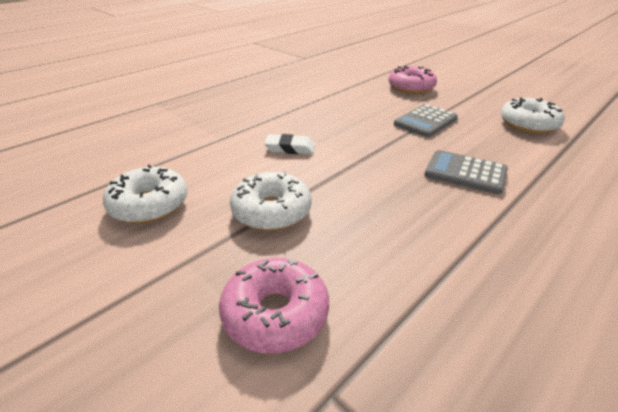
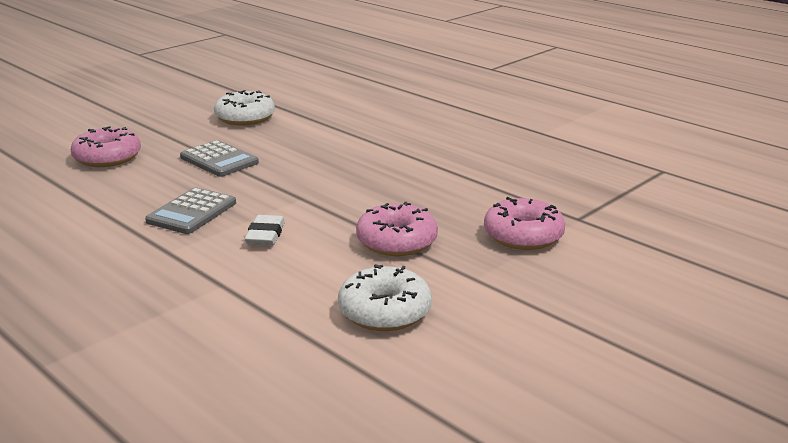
camera: 90 degrees left, 10 degrees down
(271, 211) = (396, 241): white donut -> pink donut
(465, 172) = (336, 155): grey calculator -> grey calculator (192, 212)

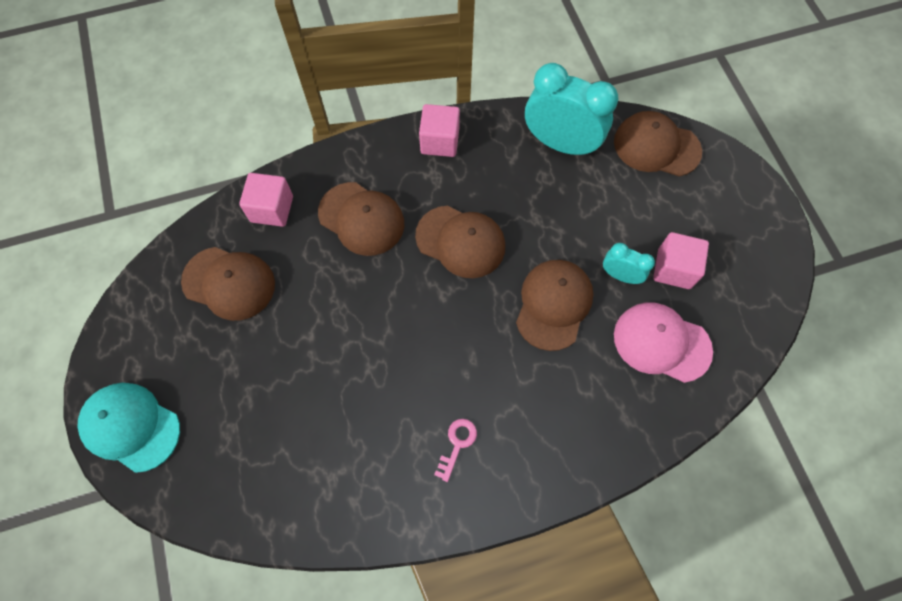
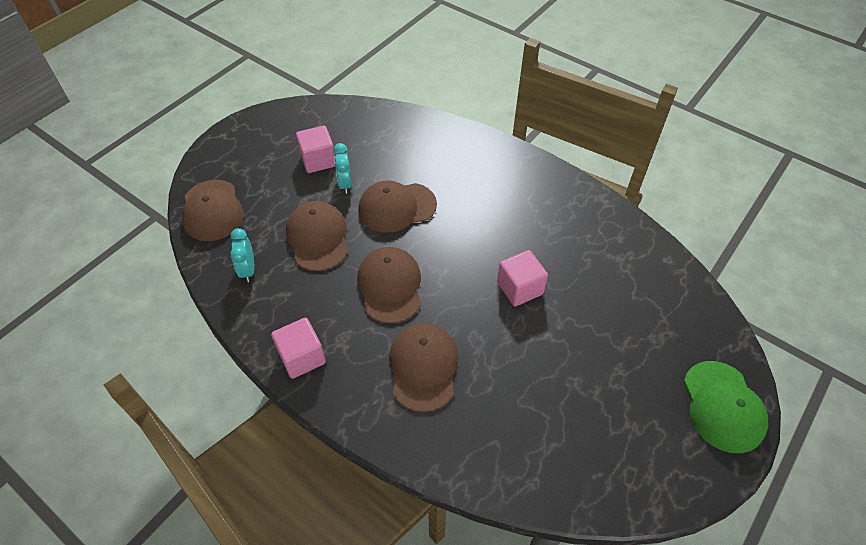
camera: 125 degrees left, 15 degrees down
(131, 426) = (723, 406): turquoise cap -> green cap
(229, 283) = (562, 428): brown cap -> brown cap (318, 238)
(272, 209) = (470, 448): pink cube -> pink cube (519, 288)
(457, 444) = (535, 208): pink key -> none
(560, 144) = (248, 270): turquoise clock -> turquoise clock, size x0.51
(661, 342) = (379, 145): pink cap -> none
******************************
WHAT YOU SHOULD DO ::
If a line in the entries above has the word "turquoise", copy it.

TASK OUTPUT ::
(131, 426) = (723, 406): turquoise cap -> green cap
(560, 144) = (248, 270): turquoise clock -> turquoise clock, size x0.51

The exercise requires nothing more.